Data rows>
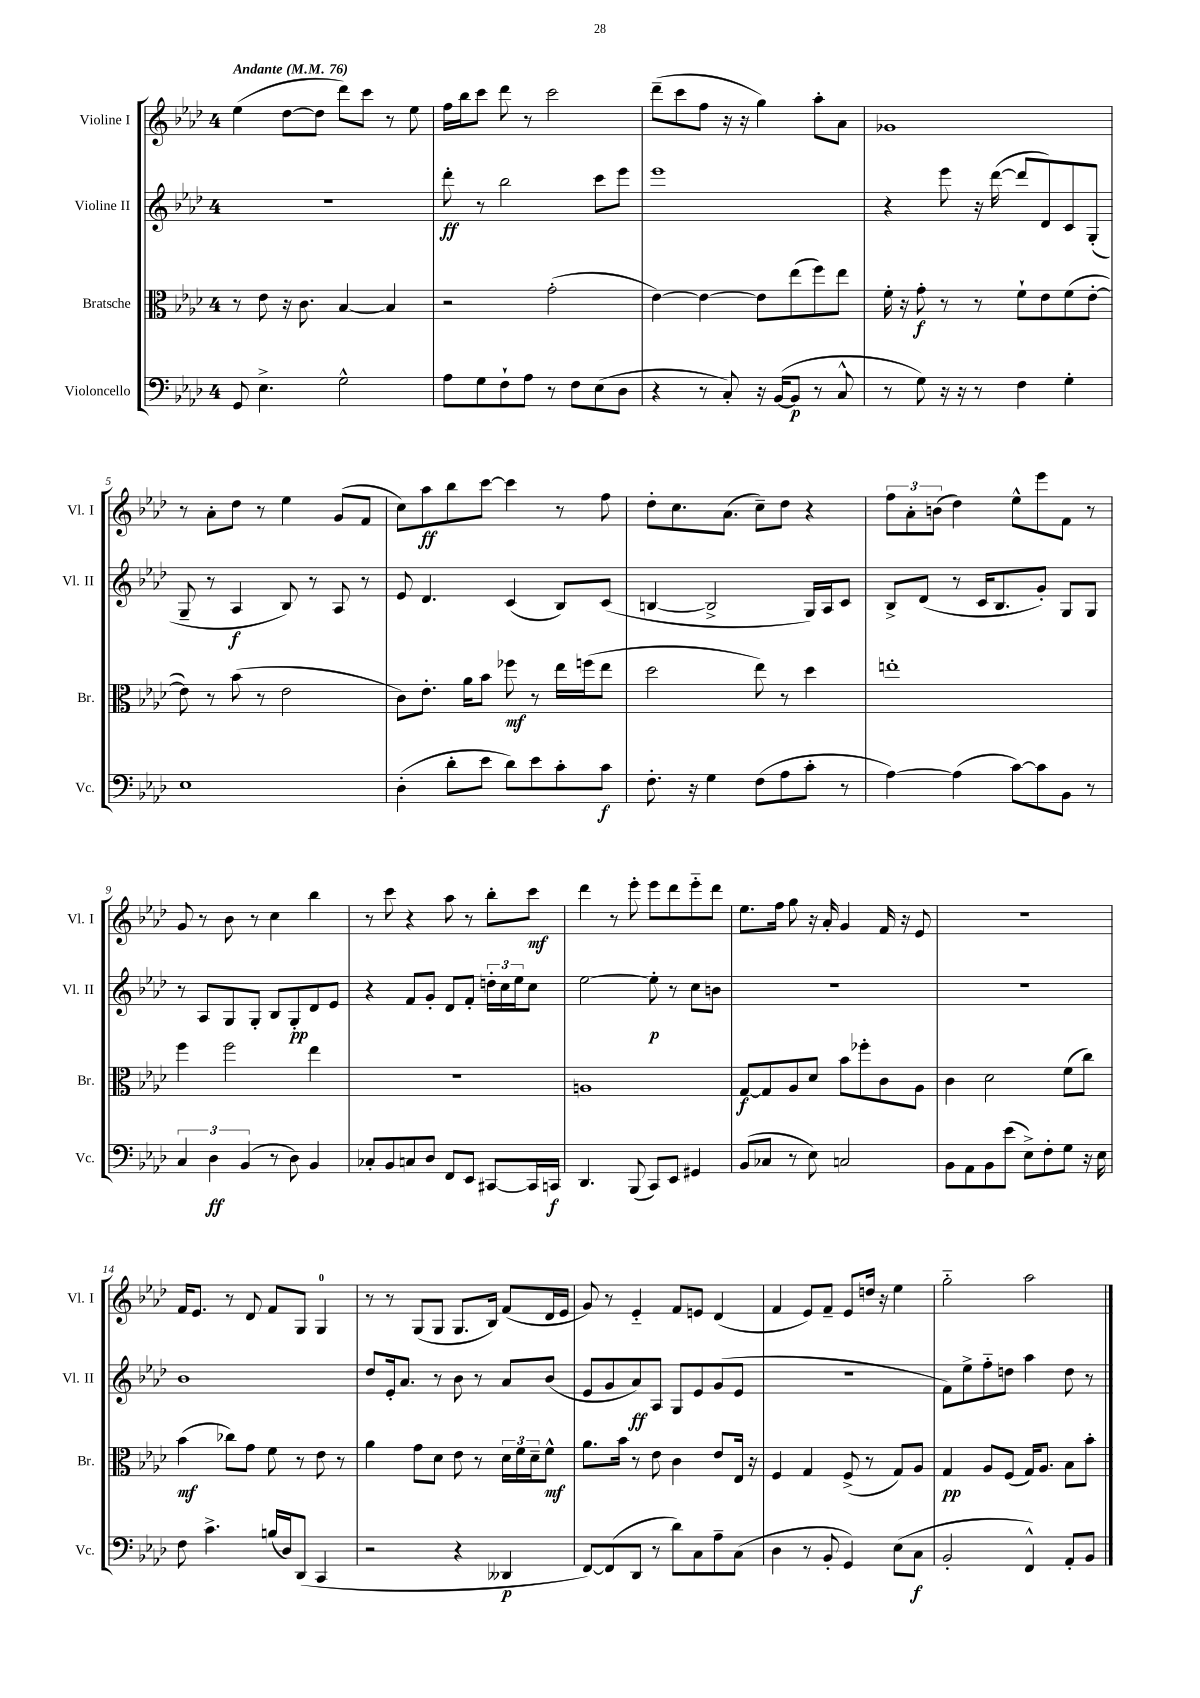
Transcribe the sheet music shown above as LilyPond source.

<<
\new StaffGroup <<
\new Staff = "s0" \with { instrumentName = "Violine I" shortInstrumentName = "Vl. I" } {
    \clef treble \key aes \major \once \override Staff.TimeSignature.style = #'single-digit \time 4/4 \tempo "Andante" 4 = 76
    ees''4( des''8~ des''8 des'''8) c'''8 r8 ees''8 |
    f''16 bes''16 c'''8 des'''8 r8 c'''2 |
    des'''8--( c'''8 f''8 r16 r16 g''4) aes''8-. aes'8 |
    ges'1 |
    r8 aes'8-. des''8 r8 ees''4 g'8( f'8 |
    c''8) aes''8\ff bes''8 c'''8~ c'''4 r8 f''8 |
    des''8-. c''8. aes'8.( c''8--) des''8 r4 |
    \tuplet 3/2 { f''8 aes'8-. b'8( } des''4) ees''8-^ ees'''8 f'8 r8 |
    g'8 r8 bes'8 r8 c''4 bes''4 |
    r8 c'''8 r4 aes''8 r8 bes''8-. c'''8\mf |
    des'''4 r8 ees'''8-. ees'''8 des'''8 ees'''8-_ des'''8 |
    ees''8. f''16 g''8 r16 aes'16-. g'4 f'16 r16 ees'8 |
    r1 |
    f'16 ees'8. r8 des'8 f'8 g8 g4-0 |
    r8 r8 g8( g8 g8. bes16) f'8( des'16 ees'16 |
    g'8) r8 ees'4-_ f'8 e'8 des'4( |
    f'4 ees'8) f'8-- ees'8 d''16 r16 ees''4 |
    g''2-_ aes''2 \bar "|." |
}
\new Staff = "s1" \with { instrumentName = "Violine II" shortInstrumentName = "Vl. II" } {
    \clef treble \key aes \major \once \override Staff.TimeSignature.style = #'single-digit \time 4/4
    R1 |
    des'''8-.\ff r8 bes''2 c'''8 ees'''8 |
    ees'''1 |
    r4 ees'''8 r16 des'''16~( des'''8 des'8) c'8 g8-.( |
    g8-- r8 aes4\f bes8) r8 aes8 r8 |
    ees'8 des'4. c'4( bes8) c'8( |
    b4~ b2-> g16) aes16 c'8 |
    bes8-> des'8( r8 c'16 bes8. g'8-.) g8 g8 |
    r8 aes8 g8 g8-. bes8 g8-.\pp des'8 ees'8 |
    r4 f'8 g'8-. des'8 f'8-. \tuplet 3/2 { d''16-. c''16 ees''16 } c''8 |
    ees''2~ ees''8-.\p r8 c''8 b'8 |
    R1 |
    R1 |
    bes'1 |
    des''8 ees'16-. aes'8. r8 bes'8 r8 aes'8 bes'8( |
    ees'8 g'8 aes'8\ff) aes8 g8 ees'8 g'8( ees'8 |
    R1 |
    f'8) ees''8-> f''8-_ d''8 aes''4 d''8 r8 \bar "|." |
}
\new Staff = "s2" \with { instrumentName = "Bratsche" shortInstrumentName = "Br." } {
    \clef alto \key aes \major \once \override Staff.TimeSignature.style = #'single-digit \time 4/4
    r8 ees'8 r16 c'8. bes4~ bes4 |
    r2 g'2-.( |
    ees'4~) ees'4~ ees'8 ees''8( f''8) ees''8 |
    f'16-. r16 g'8-.\f r8 r8 f'8-! ees'8 f'8( ees'8~-. |
    ees'8) r8 bes'8( r8 ees'2 |
    c'8) ees'8.-. aes'16 bes'8 fes''8\mf r8 ees''16 f''16( ees''8 |
    des''2 ees''8) r8 des''4 |
    e''1-. |
    f''4 f''2 ees''4 |
    R1 |
    a1 |
    g8~\f g8 aes8 des'8 bes'8 fes''8-. c'8 aes8 |
    c'4 des'2 f'8( c''8) |
    bes'4\mf( ces''8) g'8 f'8 r8 ees'8 r8 |
    aes'4 g'8 des'8 ees'8 r8 \tuplet 3/2 { des'16 f'16 des'16-- } f'8-^\mf |
    aes'8. bes'16 r8 ees'8 c'4 ees'8 ees16 r16 |
    f4 g4 f8->( r8 g8) aes8 |
    g4\pp aes8 f8( g16) aes8. bes8 bes'8-. \bar "|." |
}
\new Staff = "s3" \with { instrumentName = "Violoncello" shortInstrumentName = "Vc." } {
    \clef bass \key aes \major \once \override Staff.TimeSignature.style = #'single-digit \time 4/4
    g,8 ees4.-> g2-^ |
    aes8 g8 f8-! aes8 r8 f8 ees8( des8 |
    r4 r8 c8-.) r16 bes,16~( bes,8\p r8 c8-^ |
    r8 g8) r16 r16 r8 f4 g4-. |
    ees1 |
    des4-.( des'8-. ees'8 des'8) ees'8 c'8-. c'8\f |
    f8.-. r16 g4 f8( aes8 c'8-. r8 |
    aes4~) aes4( c'8~) c'8 bes,8 r8 |
    \tuplet 3/2 { c4 des4\ff bes,4( } r8 des8) bes,4 |
    ces8-. bes,8 c8 des8 f,8 ees,8 cis,8~ cis,16 c,16\f |
    des,4. bes,,8( c,8) ees,8 gis,4 |
    bes,8( ces8 r8 ees8) c2 |
    bes,8 aes,8 bes,8 ees'8( ees8->) f8-. g8 r16 ees16 |
    f8 c'4.-> b16( des16) des,8( c,4 |
    r2 r4 deses,4\p |
    f,8~) f,8( des,8 r8 des'8) c8 aes8-- c8( |
    des4 r8 bes,8-. g,4) ees8( c8\f |
    bes,2-. f,4-^) aes,8-. bes,8 \bar "|." |
}
>>
>>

Set task>
Show every line of the listing that contains the string "style", copied in full.

Exercise output>
    \clef treble \key aes \major \once \override Staff.TimeSignature.style = #'single-digit \time 4/4 \tempo "Andante" 4 = 76
    \clef treble \key aes \major \once \override Staff.TimeSignature.style = #'single-digit \time 4/4
    \clef alto \key aes \major \once \override Staff.TimeSignature.style = #'single-digit \time 4/4
    \clef bass \key aes \major \once \override Staff.TimeSignature.style = #'single-digit \time 4/4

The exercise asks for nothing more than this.